Exercise prompt |
With pictures removed, output every record below exactly as written.

Image change detection data |
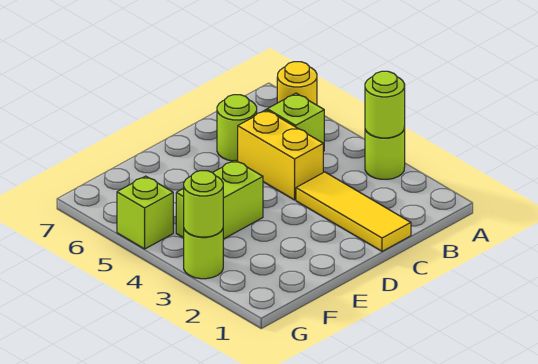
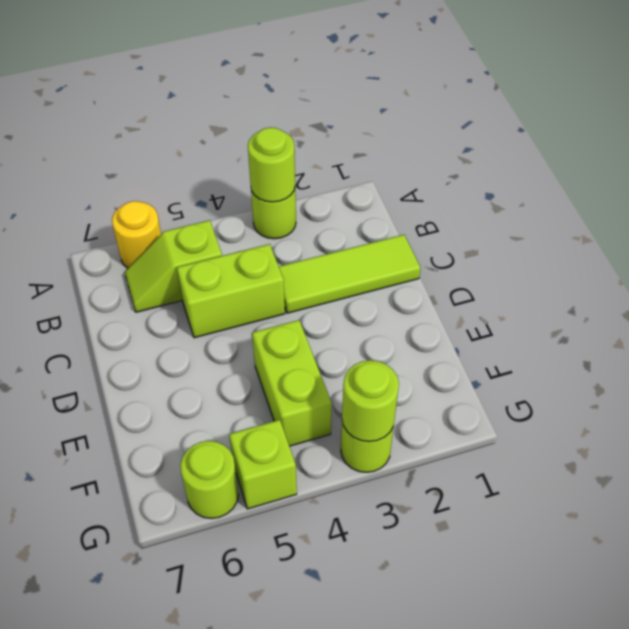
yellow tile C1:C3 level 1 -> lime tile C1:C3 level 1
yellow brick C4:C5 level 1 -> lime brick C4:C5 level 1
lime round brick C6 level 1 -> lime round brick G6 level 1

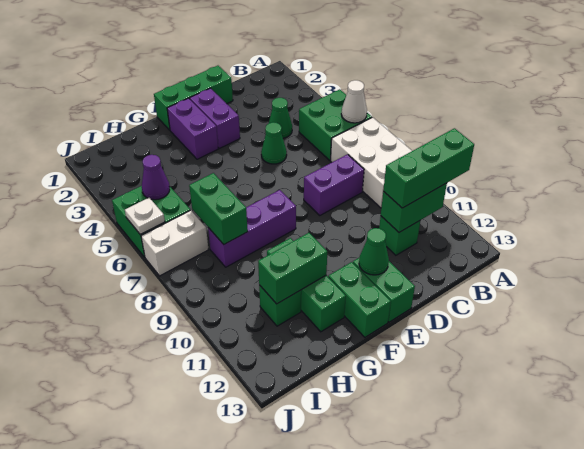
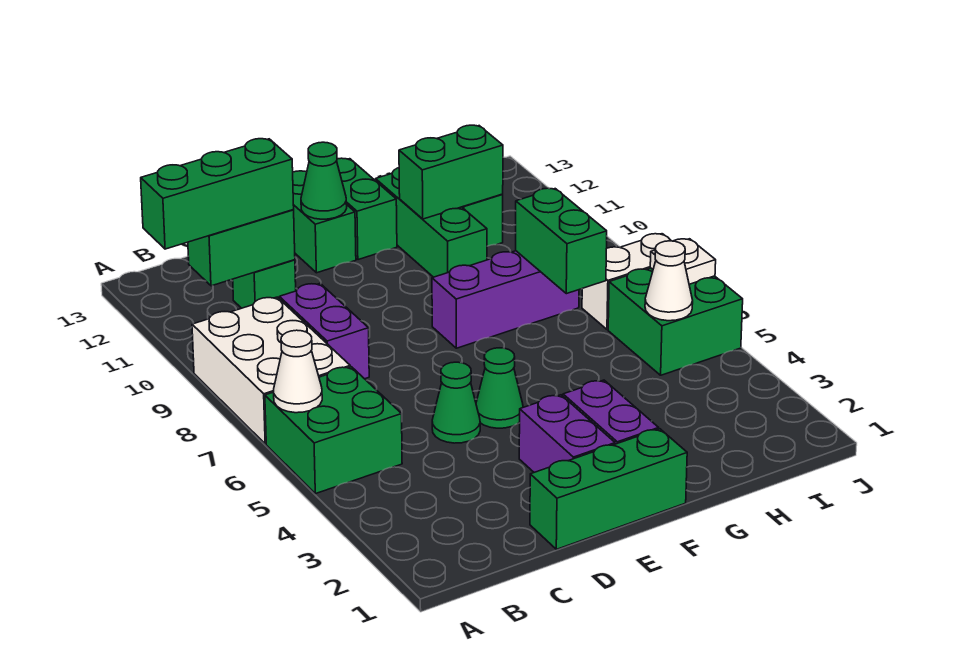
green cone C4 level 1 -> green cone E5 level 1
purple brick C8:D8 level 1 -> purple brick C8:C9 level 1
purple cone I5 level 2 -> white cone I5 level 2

Result for this task |
yellow tile C1:C3 level 1 -> lime tile C1:C3 level 1
yellow brick C4:C5 level 1 -> lime brick C4:C5 level 1
lime round brick C6 level 1 -> lime round brick G6 level 1

green cone C4 level 1 -> green cone E5 level 1
purple brick C8:D8 level 1 -> purple brick C8:C9 level 1
purple cone I5 level 2 -> white cone I5 level 2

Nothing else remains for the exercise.